DO THIS: Copy out each line of the entries below that contains the string "instrumentName".

━━━

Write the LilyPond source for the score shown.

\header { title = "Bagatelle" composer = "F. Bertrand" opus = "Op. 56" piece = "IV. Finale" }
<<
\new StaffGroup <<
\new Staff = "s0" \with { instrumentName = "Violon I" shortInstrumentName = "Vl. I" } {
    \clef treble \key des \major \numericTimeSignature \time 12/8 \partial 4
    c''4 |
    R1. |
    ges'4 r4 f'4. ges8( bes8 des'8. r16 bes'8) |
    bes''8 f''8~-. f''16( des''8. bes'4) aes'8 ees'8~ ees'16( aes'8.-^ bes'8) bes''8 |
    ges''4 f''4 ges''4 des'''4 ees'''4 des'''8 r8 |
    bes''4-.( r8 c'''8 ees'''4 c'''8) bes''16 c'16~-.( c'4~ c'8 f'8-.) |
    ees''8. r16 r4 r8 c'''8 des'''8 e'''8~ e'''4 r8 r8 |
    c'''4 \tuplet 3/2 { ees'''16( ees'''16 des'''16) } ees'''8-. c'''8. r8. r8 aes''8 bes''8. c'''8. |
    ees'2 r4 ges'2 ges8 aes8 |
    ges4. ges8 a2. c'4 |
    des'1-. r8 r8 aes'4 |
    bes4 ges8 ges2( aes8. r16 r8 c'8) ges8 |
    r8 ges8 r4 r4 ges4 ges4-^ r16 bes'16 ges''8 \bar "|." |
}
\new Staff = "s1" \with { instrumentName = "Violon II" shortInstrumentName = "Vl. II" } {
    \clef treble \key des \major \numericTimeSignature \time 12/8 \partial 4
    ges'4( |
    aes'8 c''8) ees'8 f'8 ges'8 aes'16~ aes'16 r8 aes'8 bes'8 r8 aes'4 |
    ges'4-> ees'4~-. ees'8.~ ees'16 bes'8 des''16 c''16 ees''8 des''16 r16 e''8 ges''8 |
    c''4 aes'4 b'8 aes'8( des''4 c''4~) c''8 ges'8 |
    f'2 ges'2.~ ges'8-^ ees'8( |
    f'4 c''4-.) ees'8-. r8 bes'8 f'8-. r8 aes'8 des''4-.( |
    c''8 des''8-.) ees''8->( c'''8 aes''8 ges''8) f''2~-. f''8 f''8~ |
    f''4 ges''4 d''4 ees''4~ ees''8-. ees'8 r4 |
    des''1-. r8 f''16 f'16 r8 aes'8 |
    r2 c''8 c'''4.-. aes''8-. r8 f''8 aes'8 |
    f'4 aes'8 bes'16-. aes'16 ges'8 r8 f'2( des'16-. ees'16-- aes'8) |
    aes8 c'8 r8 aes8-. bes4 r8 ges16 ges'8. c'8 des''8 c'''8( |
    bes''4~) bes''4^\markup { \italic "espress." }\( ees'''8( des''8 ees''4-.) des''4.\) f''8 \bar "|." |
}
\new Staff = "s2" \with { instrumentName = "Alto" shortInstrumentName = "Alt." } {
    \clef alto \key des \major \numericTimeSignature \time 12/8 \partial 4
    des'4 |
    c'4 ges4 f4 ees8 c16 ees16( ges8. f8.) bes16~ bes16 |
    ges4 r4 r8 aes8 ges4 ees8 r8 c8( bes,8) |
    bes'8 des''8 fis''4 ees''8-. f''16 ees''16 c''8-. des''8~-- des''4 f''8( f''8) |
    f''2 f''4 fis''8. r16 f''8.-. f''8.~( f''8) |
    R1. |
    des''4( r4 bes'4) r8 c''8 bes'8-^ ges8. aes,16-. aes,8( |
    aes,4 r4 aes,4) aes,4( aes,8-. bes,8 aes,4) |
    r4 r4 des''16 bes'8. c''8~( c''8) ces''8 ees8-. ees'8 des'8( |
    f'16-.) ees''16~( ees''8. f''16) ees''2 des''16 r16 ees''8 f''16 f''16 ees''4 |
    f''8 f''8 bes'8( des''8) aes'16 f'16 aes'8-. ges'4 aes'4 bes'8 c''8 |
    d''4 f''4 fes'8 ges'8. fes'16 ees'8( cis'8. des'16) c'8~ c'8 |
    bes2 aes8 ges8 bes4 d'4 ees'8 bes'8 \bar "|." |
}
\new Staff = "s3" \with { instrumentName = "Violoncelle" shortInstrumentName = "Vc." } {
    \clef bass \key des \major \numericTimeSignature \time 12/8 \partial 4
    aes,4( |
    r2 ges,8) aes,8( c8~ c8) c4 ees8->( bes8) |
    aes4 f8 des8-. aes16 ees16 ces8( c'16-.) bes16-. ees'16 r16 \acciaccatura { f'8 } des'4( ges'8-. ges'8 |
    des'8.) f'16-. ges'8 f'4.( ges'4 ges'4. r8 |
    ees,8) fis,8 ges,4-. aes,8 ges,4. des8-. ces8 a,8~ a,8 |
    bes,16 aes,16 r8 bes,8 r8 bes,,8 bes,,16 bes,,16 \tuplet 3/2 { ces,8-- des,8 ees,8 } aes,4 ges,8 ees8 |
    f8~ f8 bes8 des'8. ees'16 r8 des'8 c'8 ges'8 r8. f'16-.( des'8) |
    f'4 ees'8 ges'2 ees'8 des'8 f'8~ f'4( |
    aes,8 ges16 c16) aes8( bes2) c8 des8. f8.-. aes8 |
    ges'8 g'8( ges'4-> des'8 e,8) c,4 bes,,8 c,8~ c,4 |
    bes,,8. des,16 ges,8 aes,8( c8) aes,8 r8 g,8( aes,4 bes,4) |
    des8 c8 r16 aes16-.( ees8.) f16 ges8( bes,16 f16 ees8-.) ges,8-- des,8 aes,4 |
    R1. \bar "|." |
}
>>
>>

━━━

TASK OUTPUT:
\new Staff = "s0" \with { instrumentName = "Violon I" shortInstrumentName = "Vl. I" } {
\new Staff = "s1" \with { instrumentName = "Violon II" shortInstrumentName = "Vl. II" } {
\new Staff = "s2" \with { instrumentName = "Alto" shortInstrumentName = "Alt." } {
\new Staff = "s3" \with { instrumentName = "Violoncelle" shortInstrumentName = "Vc." } {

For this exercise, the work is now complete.